Task instructions:
How many lines in the records below contain the word "DATA"? Answer with the number only.

START Records for this task

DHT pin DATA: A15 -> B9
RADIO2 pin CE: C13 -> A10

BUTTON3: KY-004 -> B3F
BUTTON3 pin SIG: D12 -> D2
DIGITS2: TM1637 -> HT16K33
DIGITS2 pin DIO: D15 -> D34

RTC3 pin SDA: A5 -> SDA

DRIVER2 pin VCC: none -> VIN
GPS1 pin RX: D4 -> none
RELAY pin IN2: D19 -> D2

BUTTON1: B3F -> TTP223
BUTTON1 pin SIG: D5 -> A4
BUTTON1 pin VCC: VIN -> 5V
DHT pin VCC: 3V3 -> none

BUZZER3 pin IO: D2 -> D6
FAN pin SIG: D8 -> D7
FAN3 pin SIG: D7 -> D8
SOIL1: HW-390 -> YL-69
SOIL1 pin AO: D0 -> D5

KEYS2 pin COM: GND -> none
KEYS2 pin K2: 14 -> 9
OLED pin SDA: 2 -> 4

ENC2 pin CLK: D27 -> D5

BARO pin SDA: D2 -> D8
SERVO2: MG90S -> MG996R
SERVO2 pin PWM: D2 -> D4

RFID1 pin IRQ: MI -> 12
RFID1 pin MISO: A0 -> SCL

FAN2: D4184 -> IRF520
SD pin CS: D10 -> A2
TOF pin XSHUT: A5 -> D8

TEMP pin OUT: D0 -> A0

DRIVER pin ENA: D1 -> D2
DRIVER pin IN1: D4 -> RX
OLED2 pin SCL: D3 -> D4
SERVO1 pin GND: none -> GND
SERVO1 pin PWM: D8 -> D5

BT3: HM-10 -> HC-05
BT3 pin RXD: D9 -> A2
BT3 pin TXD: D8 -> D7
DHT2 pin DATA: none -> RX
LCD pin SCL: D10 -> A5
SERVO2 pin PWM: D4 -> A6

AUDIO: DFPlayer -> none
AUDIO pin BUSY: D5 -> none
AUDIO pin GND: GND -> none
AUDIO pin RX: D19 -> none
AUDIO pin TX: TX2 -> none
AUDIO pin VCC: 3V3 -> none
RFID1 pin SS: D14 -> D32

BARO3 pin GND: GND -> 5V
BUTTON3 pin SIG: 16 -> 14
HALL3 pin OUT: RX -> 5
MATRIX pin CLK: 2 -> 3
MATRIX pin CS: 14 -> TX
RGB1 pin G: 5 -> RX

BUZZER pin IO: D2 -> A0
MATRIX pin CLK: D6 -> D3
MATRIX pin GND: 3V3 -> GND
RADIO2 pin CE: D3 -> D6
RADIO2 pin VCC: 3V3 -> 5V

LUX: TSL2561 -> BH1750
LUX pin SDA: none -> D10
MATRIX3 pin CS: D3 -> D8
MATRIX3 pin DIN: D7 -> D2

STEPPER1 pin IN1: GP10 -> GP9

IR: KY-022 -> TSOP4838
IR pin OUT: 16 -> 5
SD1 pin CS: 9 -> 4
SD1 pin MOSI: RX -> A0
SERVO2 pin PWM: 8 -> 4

END Records for this task

Exercise solution:
2